Given entries ▸
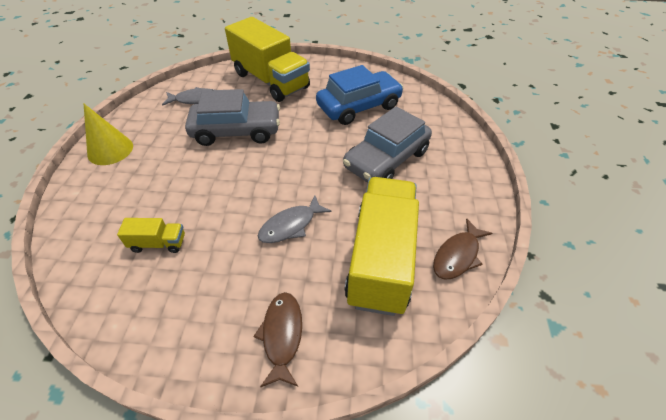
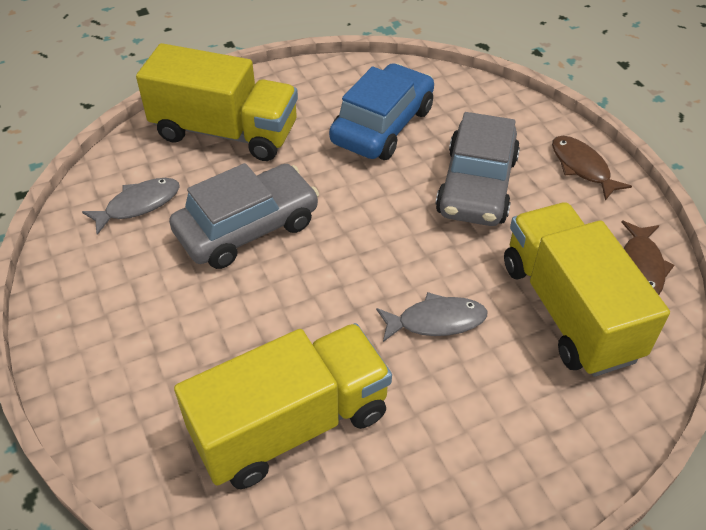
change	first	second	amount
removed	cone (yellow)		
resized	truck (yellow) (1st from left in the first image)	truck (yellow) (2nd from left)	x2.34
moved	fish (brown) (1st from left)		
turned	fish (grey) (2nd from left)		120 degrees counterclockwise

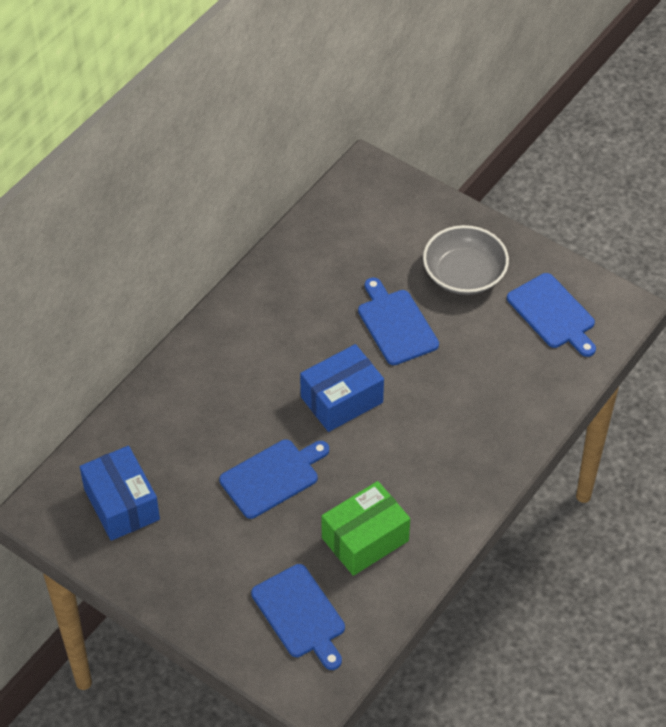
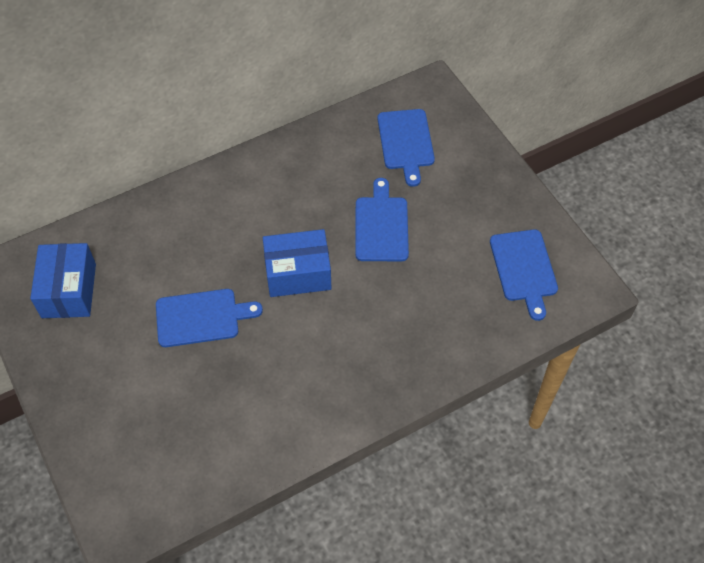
change	first	second	amount
moved	cutting board (blue) (2nd from left in the first image)	cutting board (blue) (3rd from left)	
removed	box (green)		
removed	bowl (grey)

Instructions to follow ▸
Without any pictures, reproduce the lines from the first one in the material through the line that has "(3rd from left)", exactly as they appear.

Answer section ▸
change	first	second	amount
removed	cone (yellow)		
resized	truck (yellow) (1st from left in the first image)	truck (yellow) (2nd from left)	x2.34
moved	fish (brown) (1st from left)		
turned	fish (grey) (2nd from left)		120 degrees counterclockwise

change	first	second	amount
moved	cutting board (blue) (2nd from left in the first image)	cutting board (blue) (3rd from left)	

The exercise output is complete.